▶ _Source material_
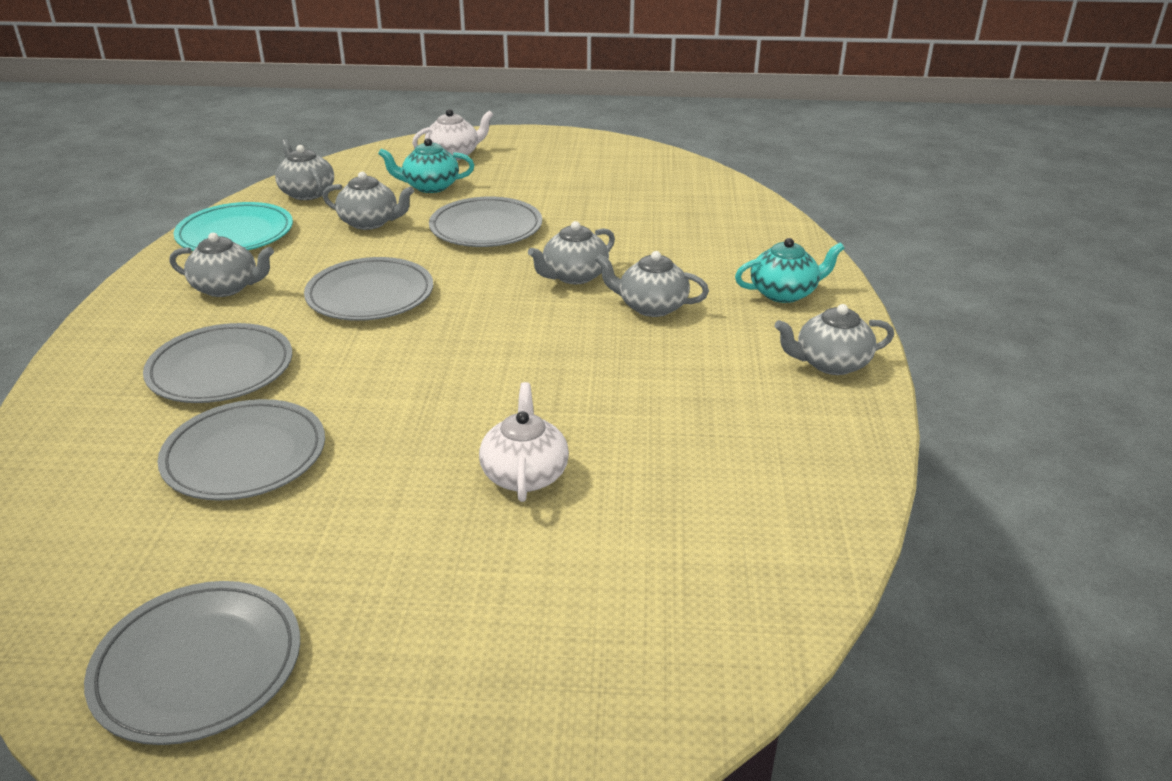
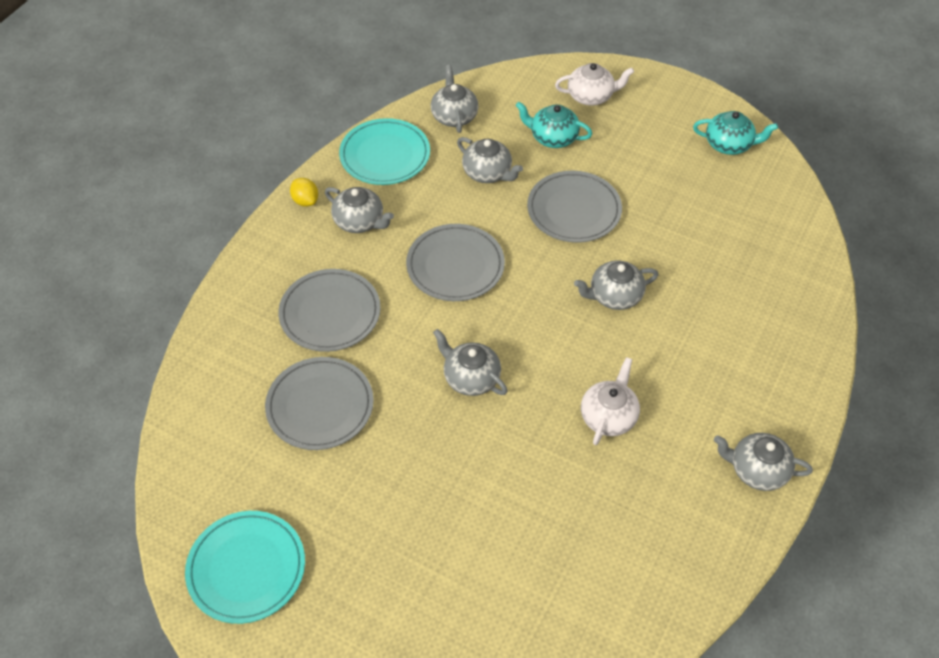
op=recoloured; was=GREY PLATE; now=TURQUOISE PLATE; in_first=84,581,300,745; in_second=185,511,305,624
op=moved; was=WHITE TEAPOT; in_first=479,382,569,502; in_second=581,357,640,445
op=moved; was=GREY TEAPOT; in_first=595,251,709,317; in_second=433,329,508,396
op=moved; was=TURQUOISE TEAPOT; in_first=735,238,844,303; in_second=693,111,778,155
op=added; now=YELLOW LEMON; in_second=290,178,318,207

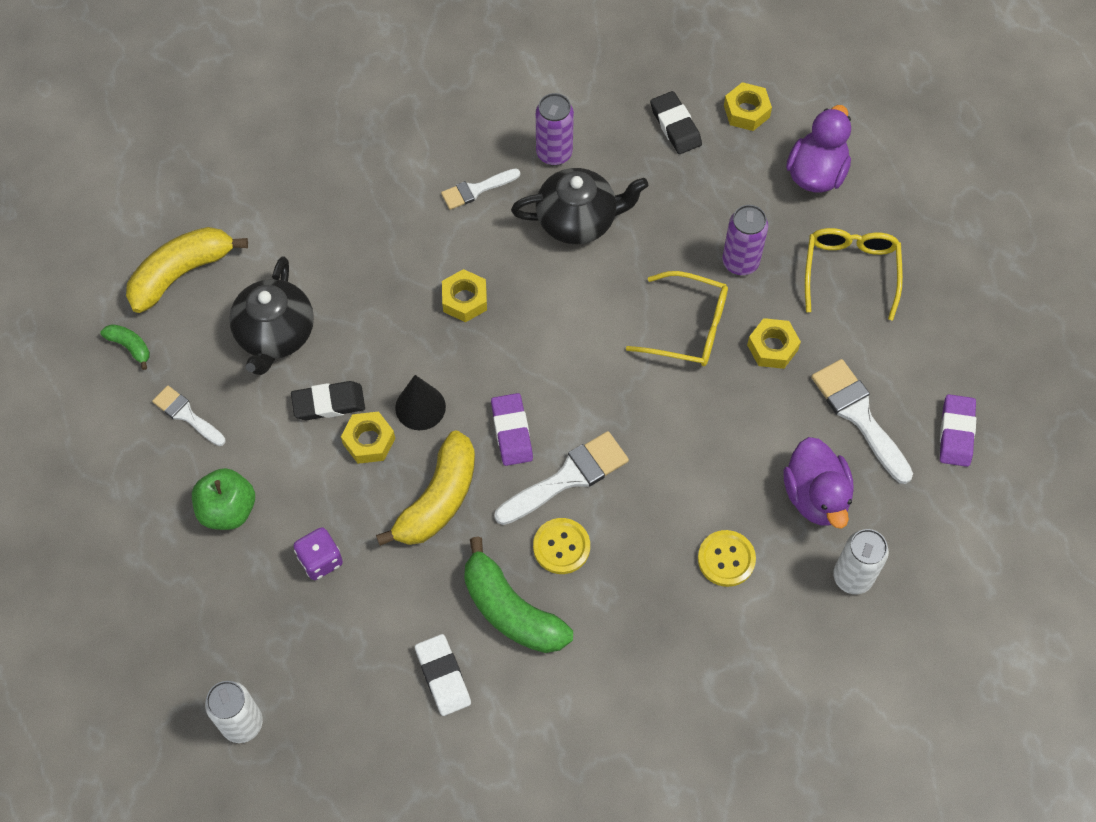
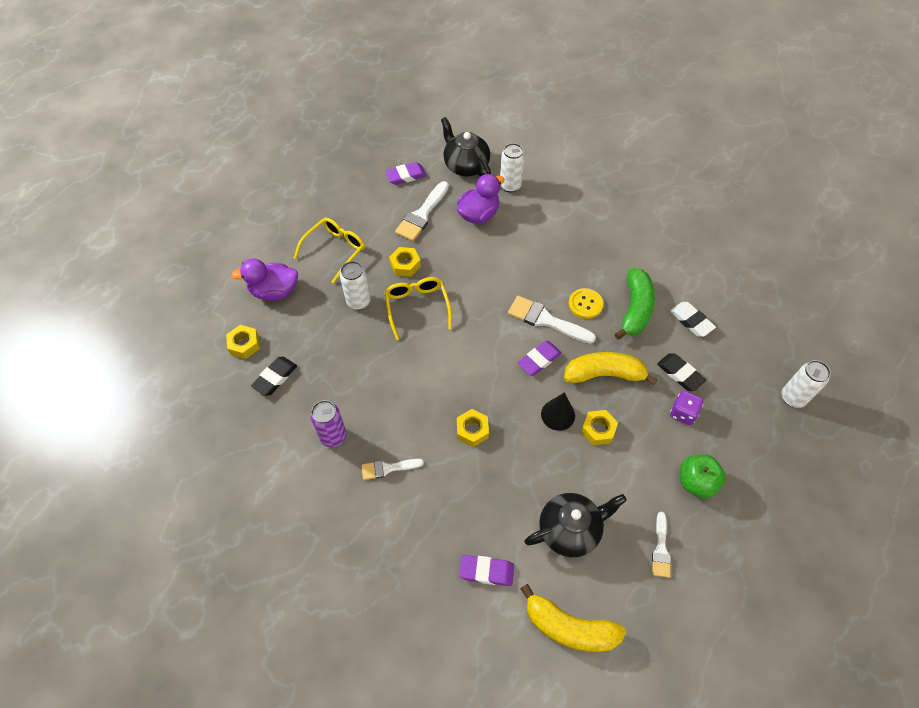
op=removed; was=GREEN BANANA; in_first=100,324,150,370
op=moved; was=BLACK ERASER; in_first=291,381,365,420; in_second=657,353,706,391
op=turned; was=WHITE ERASER; in_first=415,634,471,716; in_second=670,302,716,337; clockwise=-75
op=turned; was=WHITE BRUSH; in_first=441,169,520,210; in_second=361,459,424,480; clockwise=135
op=moved; was=BLACK TEAPOT; in_first=511,168,648,244; in_second=441,117,491,177
op=removed; was=YELLOW BUTTON; in_first=698,530,756,587
op=recoloured; was=PURPLE CAN; now=WHITE CAN; in_first=722,205,768,275; in_second=340,261,370,310
op=turned; was=YELLOW GLASSES; in_first=805,228,903,321; in_second=294,218,365,284; clockwise=150
op=added; now=PURPLE ERASER; in_second=459,555,514,586

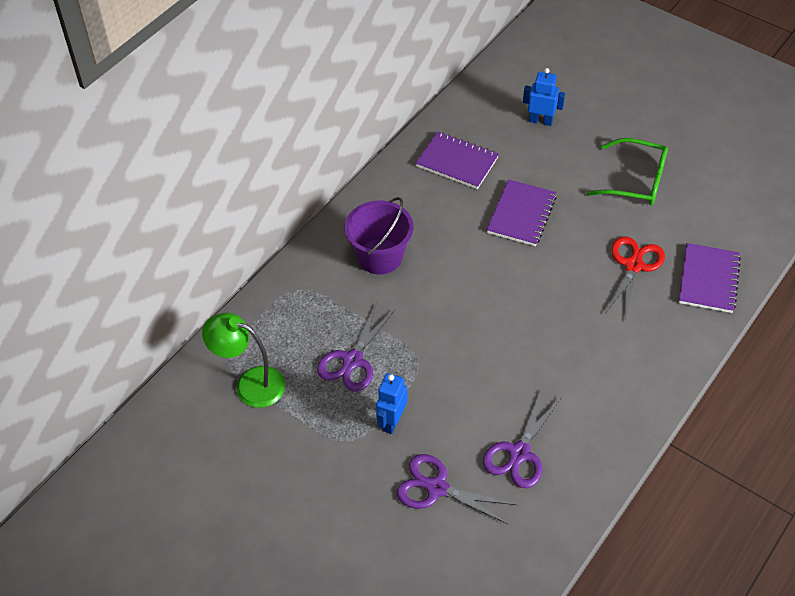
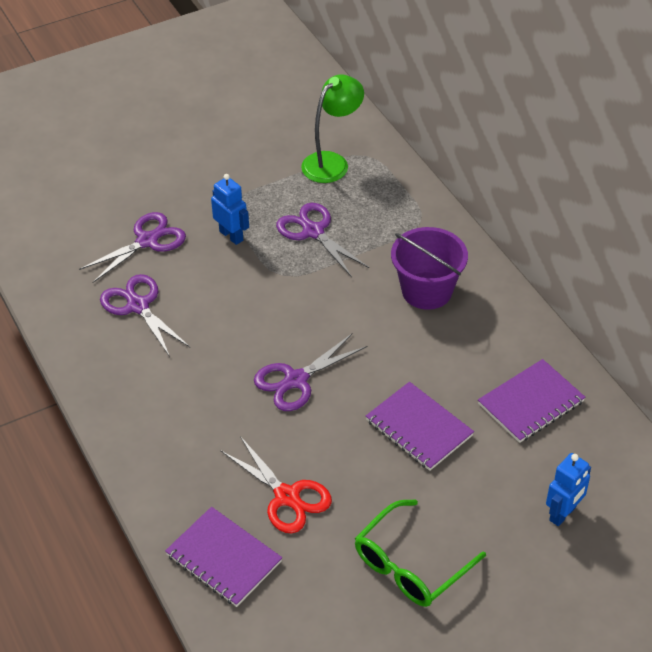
op=added; now=PURPLE SCISSORS; in_second=254,334,368,411

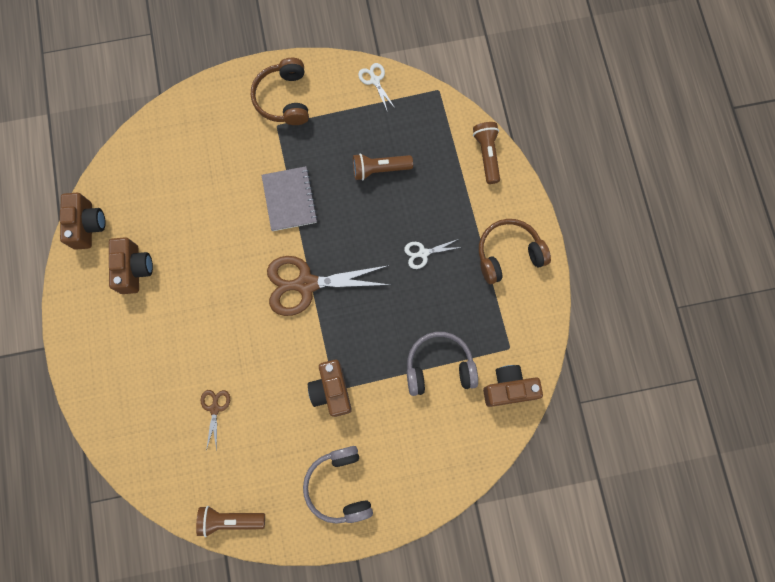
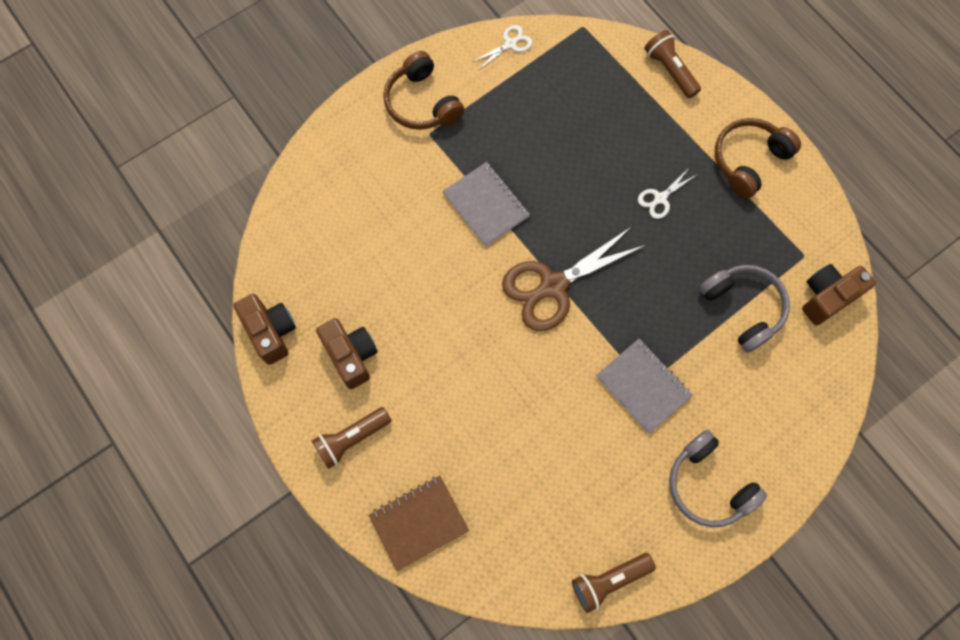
op=removed; was=BROWN SCISSORS; in_first=201,390,230,451
op=replaced; was=BROWN CAMERA; now=GREY NOTEBOOK; in_first=308,360,352,417; in_second=596,339,693,434
op=moved; was=BROWN FLASHLIGHT; in_first=353,153,413,180; in_second=312,407,392,469
op=turned; was=WHITE SCISSORS; in_first=358,63,395,110; in_second=473,25,533,70; clockwise=105
op=turned; was=GREY HEADPHONES; in_first=407,332,478,396; in_second=699,265,790,353; clockwise=90
op=added; now=BROWN NOTEBOOK; in_second=369,476,469,571

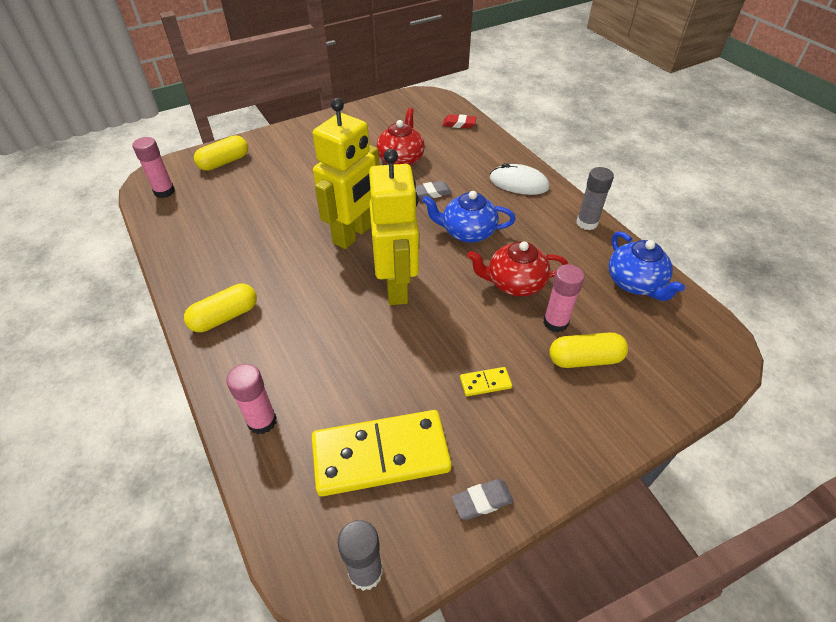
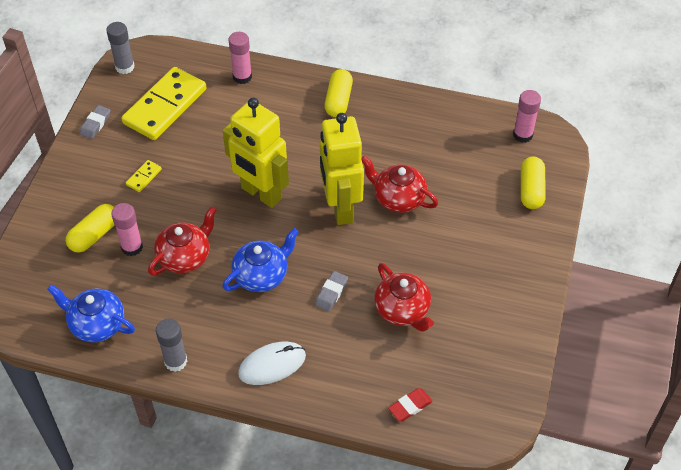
op=added; now=RED TEAPOT; in_second=361,156,438,213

▶ _Task description_
Transcribe every line from the records above without alteration, and leave out the images.

▶ _Reply to the exercise_
op=recoloured; was=GREY PLATE; now=TURQUOISE PLATE; in_first=84,581,300,745; in_second=185,511,305,624
op=moved; was=WHITE TEAPOT; in_first=479,382,569,502; in_second=581,357,640,445
op=moved; was=GREY TEAPOT; in_first=595,251,709,317; in_second=433,329,508,396
op=moved; was=TURQUOISE TEAPOT; in_first=735,238,844,303; in_second=693,111,778,155
op=added; now=YELLOW LEMON; in_second=290,178,318,207

op=removed; was=GREEN BANANA; in_first=100,324,150,370
op=moved; was=BLACK ERASER; in_first=291,381,365,420; in_second=657,353,706,391
op=turned; was=WHITE ERASER; in_first=415,634,471,716; in_second=670,302,716,337; clockwise=-75
op=turned; was=WHITE BRUSH; in_first=441,169,520,210; in_second=361,459,424,480; clockwise=135
op=moved; was=BLACK TEAPOT; in_first=511,168,648,244; in_second=441,117,491,177
op=removed; was=YELLOW BUTTON; in_first=698,530,756,587
op=recoloured; was=PURPLE CAN; now=WHITE CAN; in_first=722,205,768,275; in_second=340,261,370,310
op=turned; was=YELLOW GLASSES; in_first=805,228,903,321; in_second=294,218,365,284; clockwise=150
op=added; now=PURPLE ERASER; in_second=459,555,514,586

op=added; now=PURPLE SCISSORS; in_second=254,334,368,411

op=removed; was=BROWN SCISSORS; in_first=201,390,230,451
op=replaced; was=BROWN CAMERA; now=GREY NOTEBOOK; in_first=308,360,352,417; in_second=596,339,693,434
op=moved; was=BROWN FLASHLIGHT; in_first=353,153,413,180; in_second=312,407,392,469
op=turned; was=WHITE SCISSORS; in_first=358,63,395,110; in_second=473,25,533,70; clockwise=105
op=turned; was=GREY HEADPHONES; in_first=407,332,478,396; in_second=699,265,790,353; clockwise=90
op=added; now=BROWN NOTEBOOK; in_second=369,476,469,571

op=added; now=RED TEAPOT; in_second=361,156,438,213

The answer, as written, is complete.